#### DATA IN THIS EXERCISE
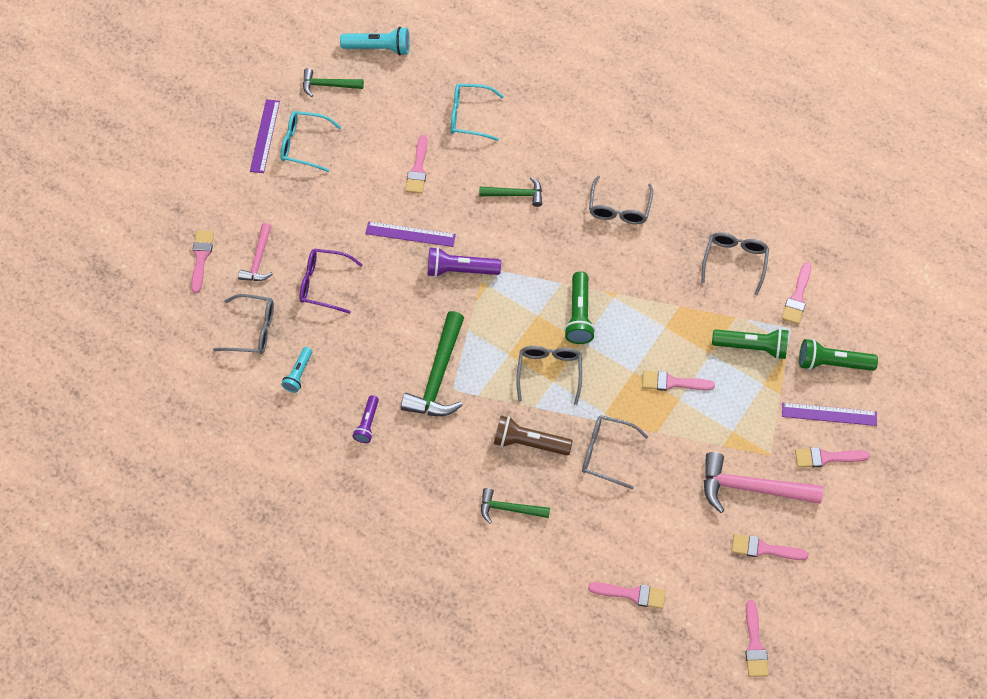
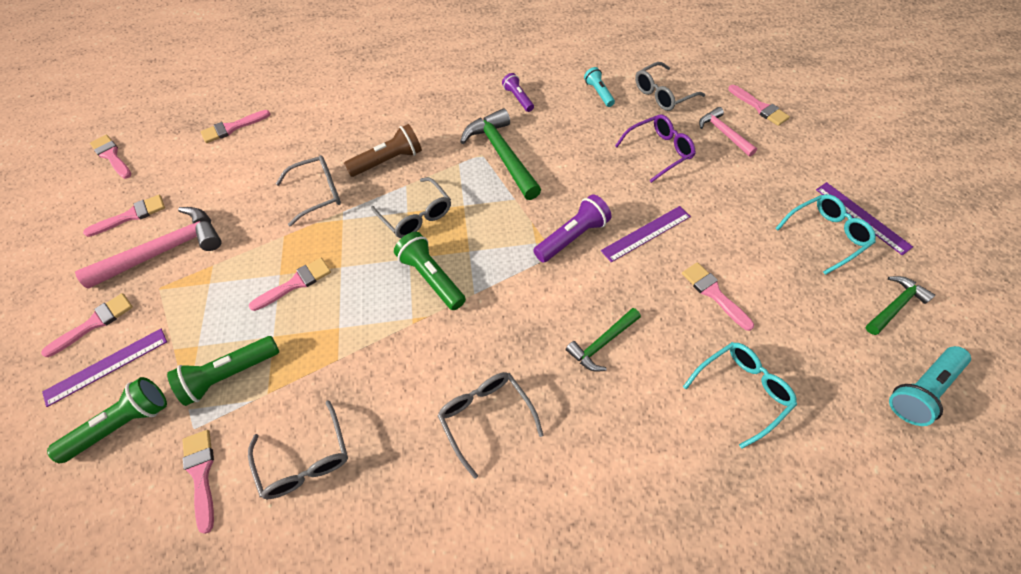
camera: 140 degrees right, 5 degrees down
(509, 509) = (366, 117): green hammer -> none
########
#### DATA IN THIS EXERCISE
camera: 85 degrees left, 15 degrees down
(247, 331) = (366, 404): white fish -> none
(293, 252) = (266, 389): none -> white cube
########
■ WORK TO BE COMPLETED: From the listing above, return the lines starting at the one with "camera: 140 degrees right, 5 degrees down" and ending at the one with "(509, 509) = (366, 117): green hammer -> none", both kept, exactly as they appear and nothing more.

■ ANSWER:
camera: 140 degrees right, 5 degrees down
(509, 509) = (366, 117): green hammer -> none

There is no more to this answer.